(Spatial object tracking data)
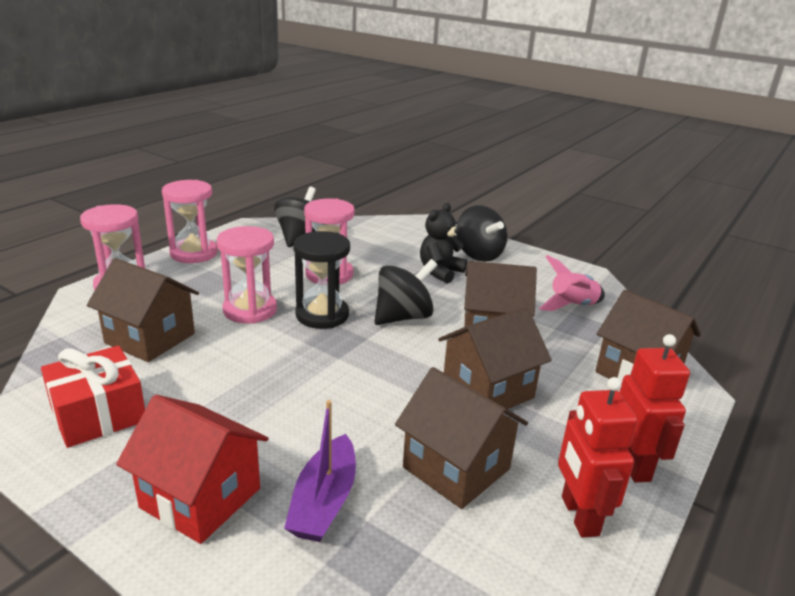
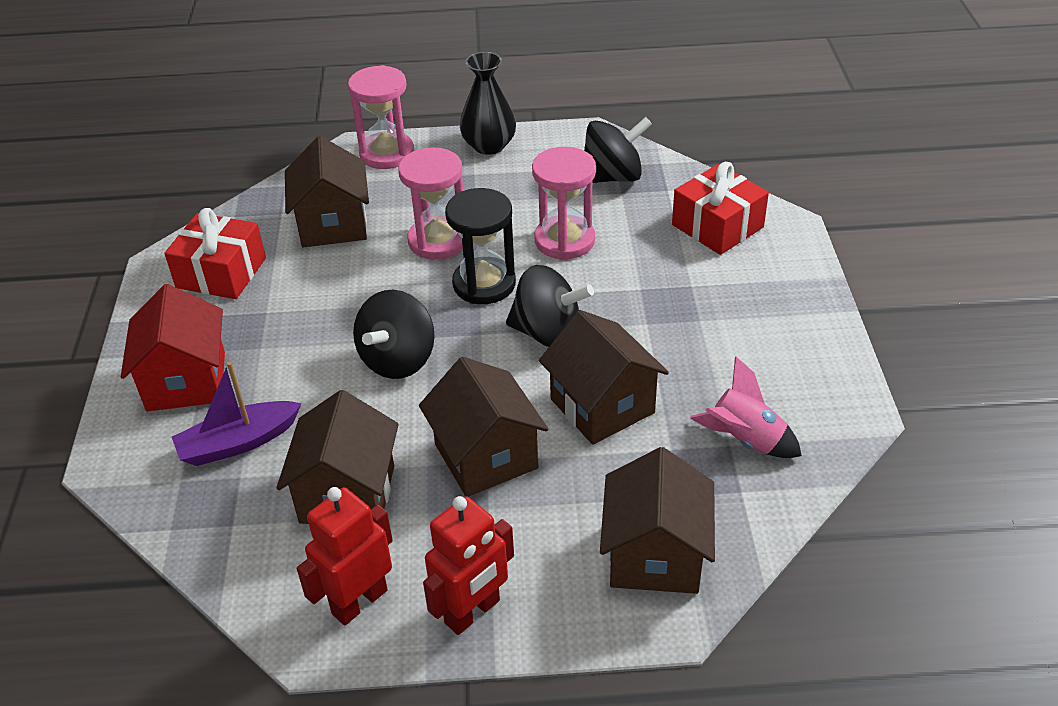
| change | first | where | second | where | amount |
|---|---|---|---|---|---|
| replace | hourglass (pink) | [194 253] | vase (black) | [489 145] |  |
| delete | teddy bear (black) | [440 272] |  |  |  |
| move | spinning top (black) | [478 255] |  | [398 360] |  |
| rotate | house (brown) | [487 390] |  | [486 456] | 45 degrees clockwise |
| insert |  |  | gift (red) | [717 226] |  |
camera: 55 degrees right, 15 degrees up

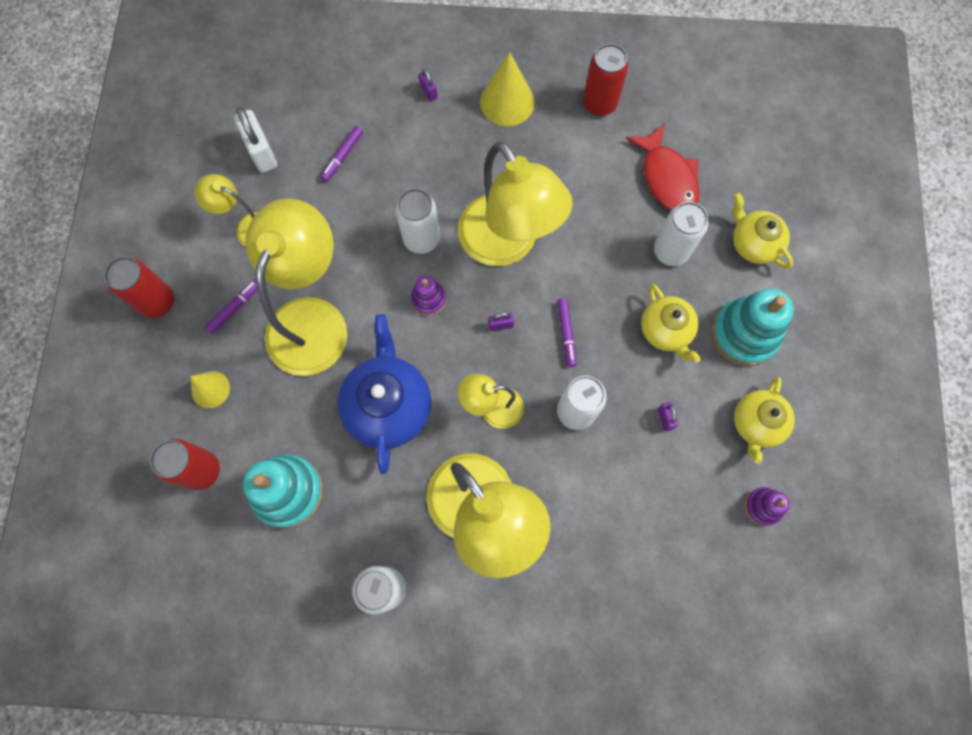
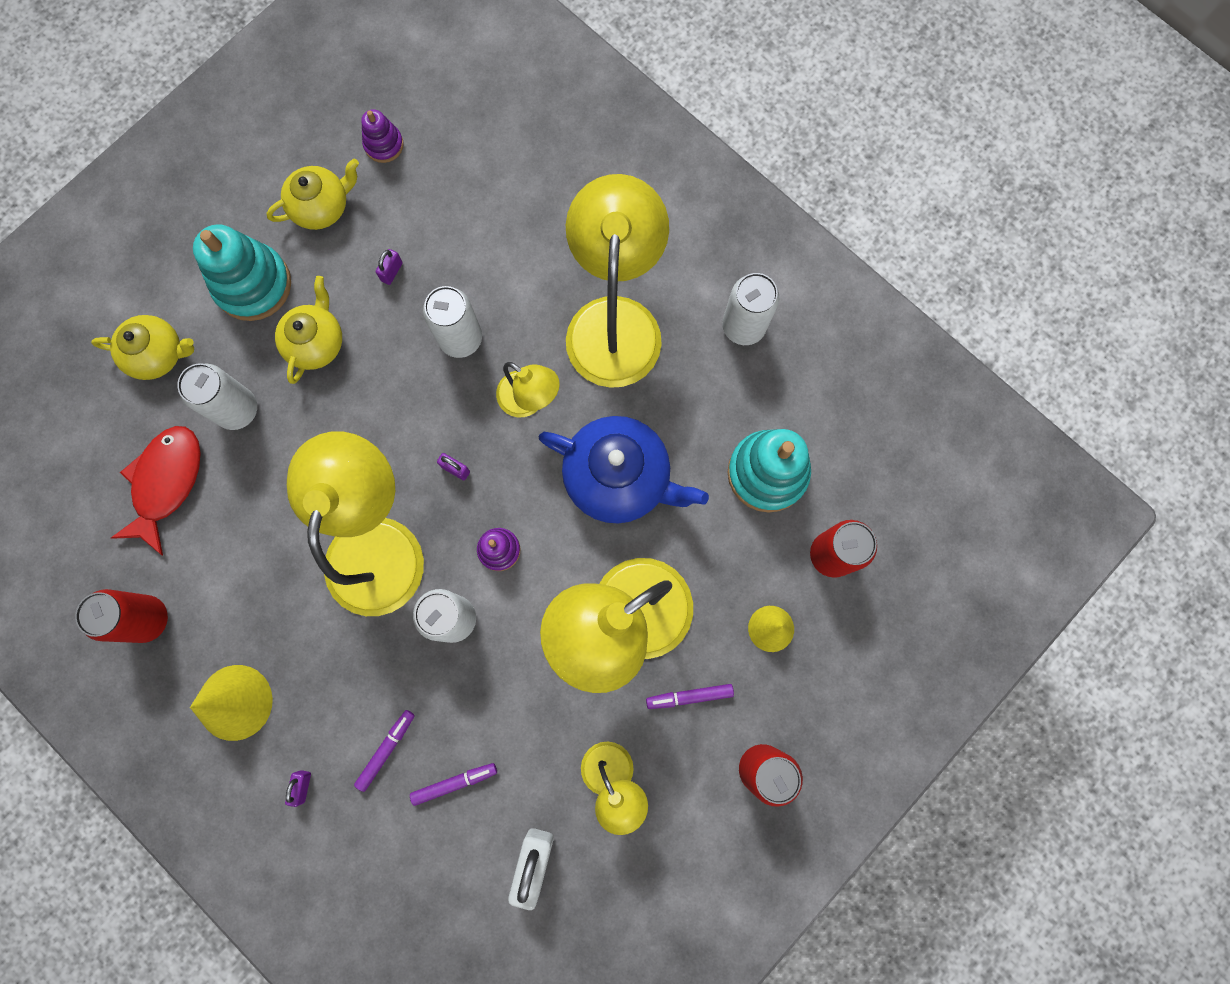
| change | first | where | second | where | amount |
|---|---|---|---|---|---|
| rotate | teapot (yellow) | [753 243] |  | [158 354] | 90 degrees counterclockwise |
| move | marker (purple) | [566 333] |  | [386 749] |  |
| rotate | teapot (blue) | [388 406] |  | [619 478] | 105 degrees counterclockwise |
camera: 140 degrees left, 5 degrees up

### EXERCISE DESCRIPTION
Leave the pictures aside and give every entry above again word for word.

### PROBLEM SOLUTION
| change | first | where | second | where | amount |
|---|---|---|---|---|---|
| replace | hourglass (pink) | [194 253] | vase (black) | [489 145] |  |
| delete | teddy bear (black) | [440 272] |  |  |  |
| move | spinning top (black) | [478 255] |  | [398 360] |  |
| rotate | house (brown) | [487 390] |  | [486 456] | 45 degrees clockwise |
| insert |  |  | gift (red) | [717 226] |  |
camera: 55 degrees right, 15 degrees up

| change | first | where | second | where | amount |
|---|---|---|---|---|---|
| rotate | teapot (yellow) | [753 243] |  | [158 354] | 90 degrees counterclockwise |
| move | marker (purple) | [566 333] |  | [386 749] |  |
| rotate | teapot (blue) | [388 406] |  | [619 478] | 105 degrees counterclockwise |
camera: 140 degrees left, 5 degrees up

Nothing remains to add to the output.